Start of Data segment
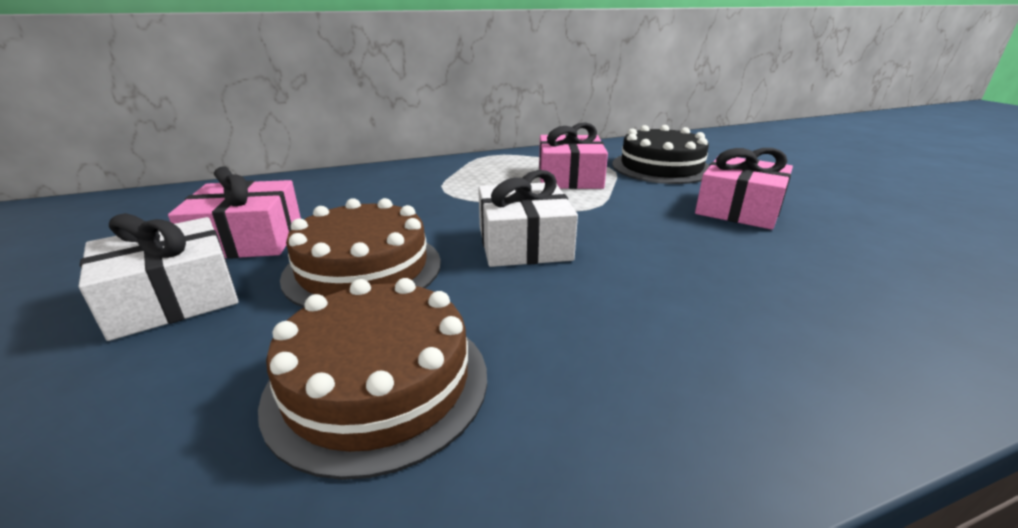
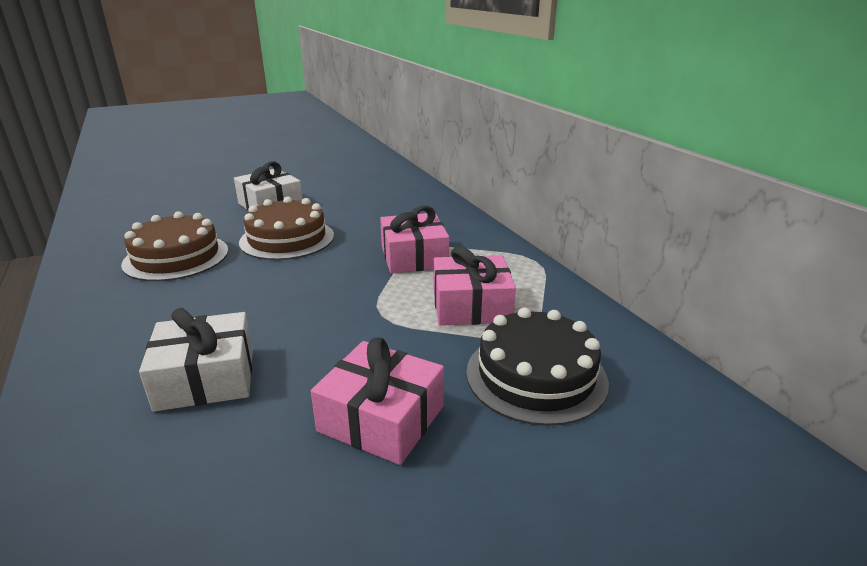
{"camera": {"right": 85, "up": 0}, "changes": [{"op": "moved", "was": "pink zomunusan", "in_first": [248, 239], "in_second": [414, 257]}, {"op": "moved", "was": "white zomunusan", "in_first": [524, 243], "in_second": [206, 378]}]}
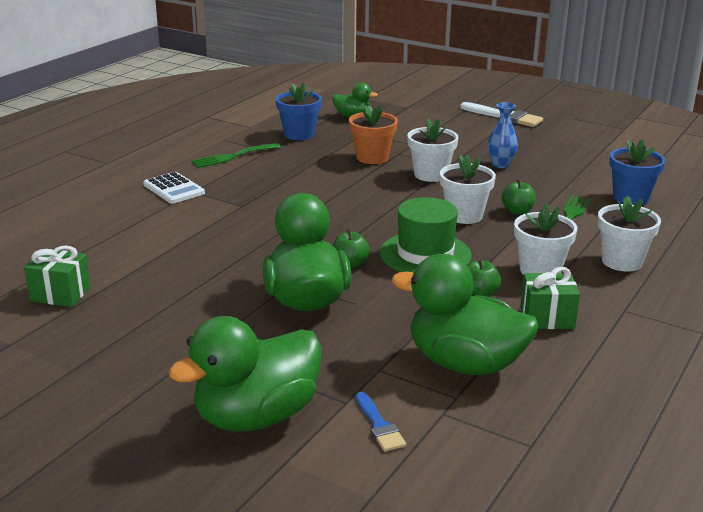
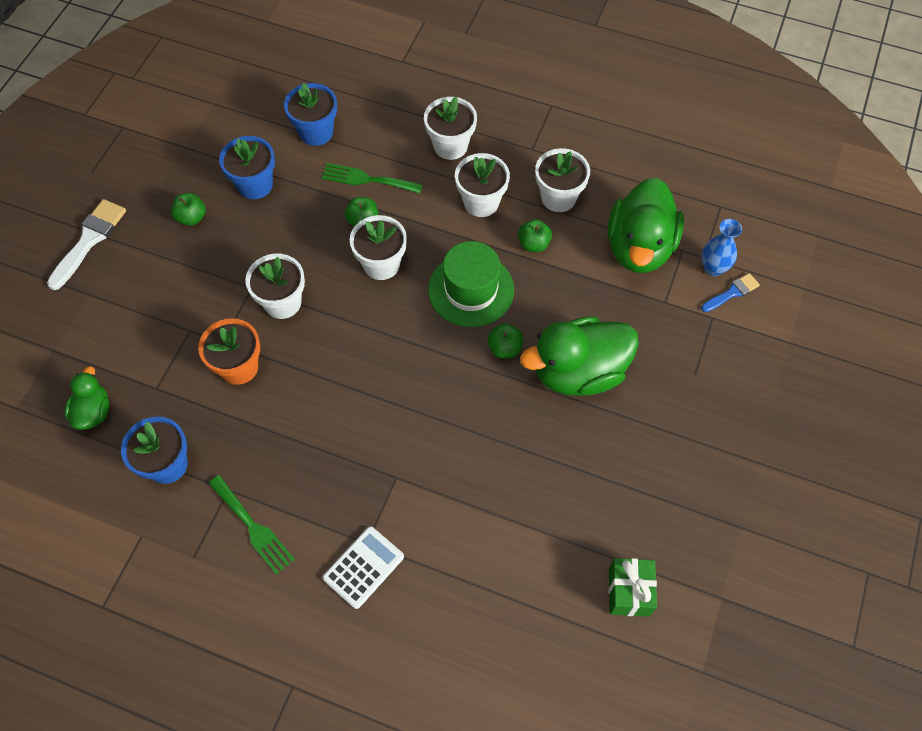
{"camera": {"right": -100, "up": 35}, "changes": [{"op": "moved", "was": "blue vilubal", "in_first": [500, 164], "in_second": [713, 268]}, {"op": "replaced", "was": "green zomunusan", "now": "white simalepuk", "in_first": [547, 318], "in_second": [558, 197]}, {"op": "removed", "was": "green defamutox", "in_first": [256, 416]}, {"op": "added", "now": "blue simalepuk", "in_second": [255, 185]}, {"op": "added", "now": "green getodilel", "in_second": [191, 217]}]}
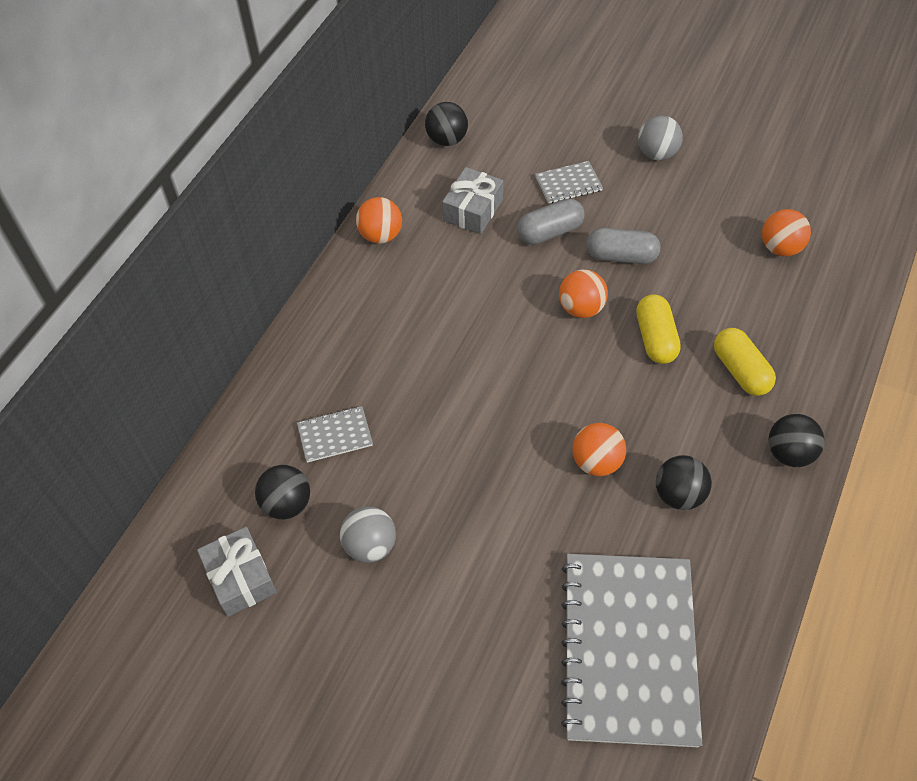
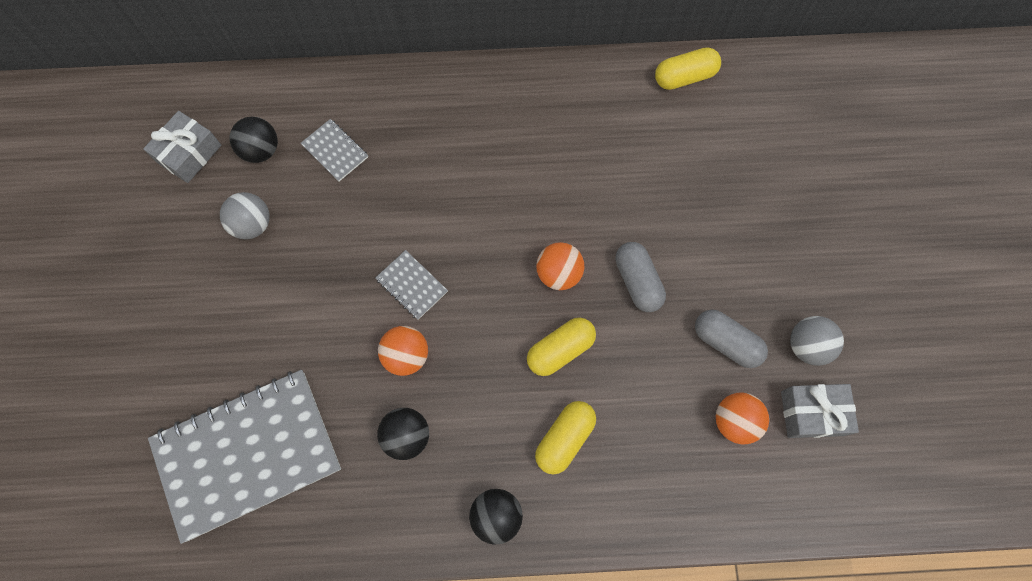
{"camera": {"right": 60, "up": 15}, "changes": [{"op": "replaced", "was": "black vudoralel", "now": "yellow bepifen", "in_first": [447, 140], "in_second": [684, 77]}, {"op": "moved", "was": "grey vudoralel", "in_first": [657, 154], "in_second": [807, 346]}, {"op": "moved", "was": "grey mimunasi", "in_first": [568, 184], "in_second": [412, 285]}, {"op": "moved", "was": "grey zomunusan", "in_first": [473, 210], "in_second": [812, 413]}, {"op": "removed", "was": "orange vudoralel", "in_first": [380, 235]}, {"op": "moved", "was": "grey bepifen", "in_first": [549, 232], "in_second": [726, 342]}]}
End of Data segment
The answer must be one number: how many lines in the material above contain the word "white".

2